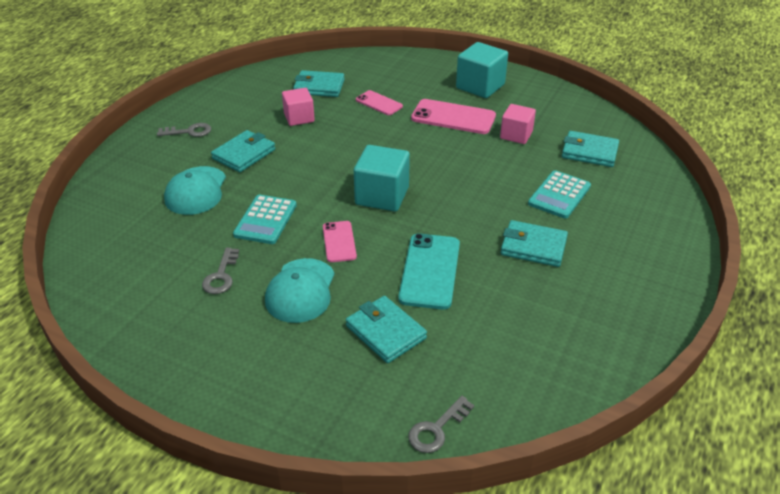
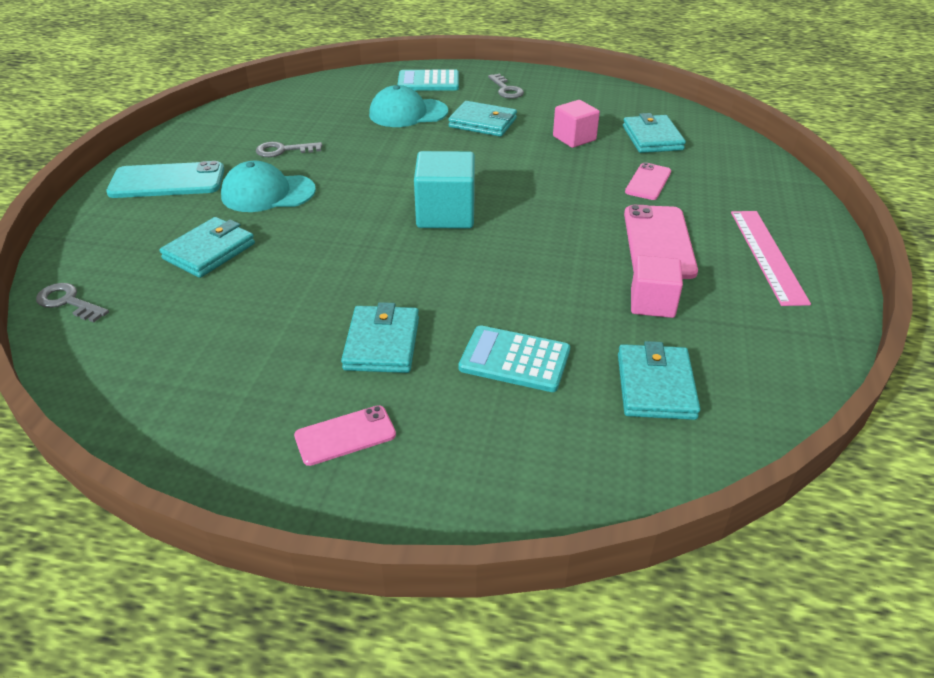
camera: 75 degrees right, 0 degrees up
(265, 220) = (374, 155): turquoise calculator -> turquoise calculator (428, 82)
(339, 242) = (351, 201): pink phone -> pink phone (345, 435)
(430, 271) = (314, 266): turquoise phone -> turquoise phone (167, 181)
(480, 86) = (767, 255): turquoise cube -> pink ruler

● **The task**: Exact copy, pictures excluded: repeat the lines from the top of the material through the line with "(430, 271) = (314, 266): turquoise".

● **Task result**:
camera: 75 degrees right, 0 degrees up
(265, 220) = (374, 155): turquoise calculator -> turquoise calculator (428, 82)
(339, 242) = (351, 201): pink phone -> pink phone (345, 435)
(430, 271) = (314, 266): turquoise phone -> turquoise phone (167, 181)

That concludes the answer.